⟨

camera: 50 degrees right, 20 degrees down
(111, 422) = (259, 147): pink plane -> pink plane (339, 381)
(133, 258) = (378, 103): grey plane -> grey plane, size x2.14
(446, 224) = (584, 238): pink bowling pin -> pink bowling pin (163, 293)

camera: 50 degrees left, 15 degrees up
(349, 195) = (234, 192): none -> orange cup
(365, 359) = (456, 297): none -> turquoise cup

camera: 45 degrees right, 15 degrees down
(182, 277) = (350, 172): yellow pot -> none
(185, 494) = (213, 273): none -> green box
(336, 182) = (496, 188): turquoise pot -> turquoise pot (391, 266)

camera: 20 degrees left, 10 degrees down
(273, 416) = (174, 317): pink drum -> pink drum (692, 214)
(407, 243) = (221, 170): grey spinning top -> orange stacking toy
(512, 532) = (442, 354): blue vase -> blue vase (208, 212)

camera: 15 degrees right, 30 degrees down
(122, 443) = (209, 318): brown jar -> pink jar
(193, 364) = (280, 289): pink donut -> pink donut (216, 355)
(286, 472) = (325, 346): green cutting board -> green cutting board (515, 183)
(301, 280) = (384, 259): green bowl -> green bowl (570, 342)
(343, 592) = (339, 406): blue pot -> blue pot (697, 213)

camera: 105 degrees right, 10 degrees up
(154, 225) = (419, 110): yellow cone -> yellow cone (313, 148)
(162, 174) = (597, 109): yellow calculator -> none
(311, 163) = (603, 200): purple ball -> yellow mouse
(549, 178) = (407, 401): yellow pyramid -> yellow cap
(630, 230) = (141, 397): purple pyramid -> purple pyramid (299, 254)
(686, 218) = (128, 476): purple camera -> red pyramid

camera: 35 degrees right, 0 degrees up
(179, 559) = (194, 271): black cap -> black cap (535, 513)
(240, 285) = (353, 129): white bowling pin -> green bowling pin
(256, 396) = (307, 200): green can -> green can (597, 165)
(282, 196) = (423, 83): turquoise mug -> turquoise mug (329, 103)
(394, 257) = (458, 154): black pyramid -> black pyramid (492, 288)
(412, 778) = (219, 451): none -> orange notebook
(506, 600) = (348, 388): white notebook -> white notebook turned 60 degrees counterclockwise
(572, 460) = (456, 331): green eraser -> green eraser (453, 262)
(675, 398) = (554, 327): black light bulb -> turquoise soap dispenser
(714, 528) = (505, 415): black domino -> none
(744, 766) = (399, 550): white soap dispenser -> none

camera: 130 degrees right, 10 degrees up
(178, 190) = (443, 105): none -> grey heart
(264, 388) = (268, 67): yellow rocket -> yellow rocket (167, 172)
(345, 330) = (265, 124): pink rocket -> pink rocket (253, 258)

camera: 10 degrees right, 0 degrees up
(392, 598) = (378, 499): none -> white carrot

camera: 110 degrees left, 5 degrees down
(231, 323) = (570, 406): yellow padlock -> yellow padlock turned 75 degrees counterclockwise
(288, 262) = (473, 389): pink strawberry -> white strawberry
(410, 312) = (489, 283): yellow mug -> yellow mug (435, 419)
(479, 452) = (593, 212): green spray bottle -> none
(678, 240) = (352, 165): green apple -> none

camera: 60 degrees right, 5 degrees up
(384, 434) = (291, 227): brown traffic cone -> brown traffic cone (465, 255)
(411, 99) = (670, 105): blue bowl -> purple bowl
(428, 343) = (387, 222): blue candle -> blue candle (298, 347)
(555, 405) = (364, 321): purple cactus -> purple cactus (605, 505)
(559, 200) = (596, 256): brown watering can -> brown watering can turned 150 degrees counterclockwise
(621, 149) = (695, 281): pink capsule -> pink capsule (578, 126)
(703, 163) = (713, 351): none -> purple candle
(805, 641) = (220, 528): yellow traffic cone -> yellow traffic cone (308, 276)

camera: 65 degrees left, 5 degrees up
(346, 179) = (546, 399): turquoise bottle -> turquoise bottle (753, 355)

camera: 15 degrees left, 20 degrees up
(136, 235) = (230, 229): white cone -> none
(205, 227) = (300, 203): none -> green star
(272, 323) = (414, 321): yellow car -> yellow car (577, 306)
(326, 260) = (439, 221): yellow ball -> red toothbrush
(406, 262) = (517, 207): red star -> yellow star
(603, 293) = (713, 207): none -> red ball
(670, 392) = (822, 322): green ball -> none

⟩

EXERCISE REQUIREMENTS:
Output each line of the data exactly as it stands above.

SOLUTION:
camera: 50 degrees right, 20 degrees down
(111, 422) = (259, 147): pink plane -> pink plane (339, 381)
(133, 258) = (378, 103): grey plane -> grey plane, size x2.14
(446, 224) = (584, 238): pink bowling pin -> pink bowling pin (163, 293)

camera: 50 degrees left, 15 degrees up
(349, 195) = (234, 192): none -> orange cup
(365, 359) = (456, 297): none -> turquoise cup

camera: 45 degrees right, 15 degrees down
(182, 277) = (350, 172): yellow pot -> none
(185, 494) = (213, 273): none -> green box
(336, 182) = (496, 188): turquoise pot -> turquoise pot (391, 266)

camera: 20 degrees left, 10 degrees down
(273, 416) = (174, 317): pink drum -> pink drum (692, 214)
(407, 243) = (221, 170): grey spinning top -> orange stacking toy
(512, 532) = (442, 354): blue vase -> blue vase (208, 212)

camera: 15 degrees right, 30 degrees down
(122, 443) = (209, 318): brown jar -> pink jar
(193, 364) = (280, 289): pink donut -> pink donut (216, 355)
(286, 472) = (325, 346): green cutting board -> green cutting board (515, 183)
(301, 280) = (384, 259): green bowl -> green bowl (570, 342)
(343, 592) = (339, 406): blue pot -> blue pot (697, 213)

camera: 105 degrees right, 10 degrees up
(154, 225) = (419, 110): yellow cone -> yellow cone (313, 148)
(162, 174) = (597, 109): yellow calculator -> none
(311, 163) = (603, 200): purple ball -> yellow mouse
(549, 178) = (407, 401): yellow pyramid -> yellow cap
(630, 230) = (141, 397): purple pyramid -> purple pyramid (299, 254)
(686, 218) = (128, 476): purple camera -> red pyramid

camera: 35 degrees right, 0 degrees up
(179, 559) = (194, 271): black cap -> black cap (535, 513)
(240, 285) = (353, 129): white bowling pin -> green bowling pin
(256, 396) = (307, 200): green can -> green can (597, 165)
(282, 196) = (423, 83): turquoise mug -> turquoise mug (329, 103)
(394, 257) = (458, 154): black pyramid -> black pyramid (492, 288)
(412, 778) = (219, 451): none -> orange notebook
(506, 600) = (348, 388): white notebook -> white notebook turned 60 degrees counterclockwise
(572, 460) = (456, 331): green eraser -> green eraser (453, 262)
(675, 398) = (554, 327): black light bulb -> turquoise soap dispenser
(714, 528) = (505, 415): black domino -> none
(744, 766) = (399, 550): white soap dispenser -> none

camera: 130 degrees right, 10 degrees up
(178, 190) = (443, 105): none -> grey heart
(264, 388) = (268, 67): yellow rocket -> yellow rocket (167, 172)
(345, 330) = (265, 124): pink rocket -> pink rocket (253, 258)

camera: 10 degrees right, 0 degrees up
(392, 598) = (378, 499): none -> white carrot

camera: 110 degrees left, 5 degrees down
(231, 323) = (570, 406): yellow padlock -> yellow padlock turned 75 degrees counterclockwise
(288, 262) = (473, 389): pink strawberry -> white strawberry
(410, 312) = (489, 283): yellow mug -> yellow mug (435, 419)
(479, 452) = (593, 212): green spray bottle -> none
(678, 240) = (352, 165): green apple -> none

camera: 60 degrees right, 5 degrees up
(384, 434) = (291, 227): brown traffic cone -> brown traffic cone (465, 255)
(411, 99) = (670, 105): blue bowl -> purple bowl
(428, 343) = (387, 222): blue candle -> blue candle (298, 347)
(555, 405) = (364, 321): purple cactus -> purple cactus (605, 505)
(559, 200) = (596, 256): brown watering can -> brown watering can turned 150 degrees counterclockwise
(621, 149) = (695, 281): pink capsule -> pink capsule (578, 126)
(703, 163) = (713, 351): none -> purple candle
(805, 641) = (220, 528): yellow traffic cone -> yellow traffic cone (308, 276)

camera: 65 degrees left, 5 degrees up
(346, 179) = (546, 399): turquoise bottle -> turquoise bottle (753, 355)

camera: 15 degrees left, 20 degrees up
(136, 235) = (230, 229): white cone -> none
(205, 227) = (300, 203): none -> green star
(272, 323) = (414, 321): yellow car -> yellow car (577, 306)
(326, 260) = (439, 221): yellow ball -> red toothbrush
(406, 262) = (517, 207): red star -> yellow star
(603, 293) = (713, 207): none -> red ball
(670, 392) = (822, 322): green ball -> none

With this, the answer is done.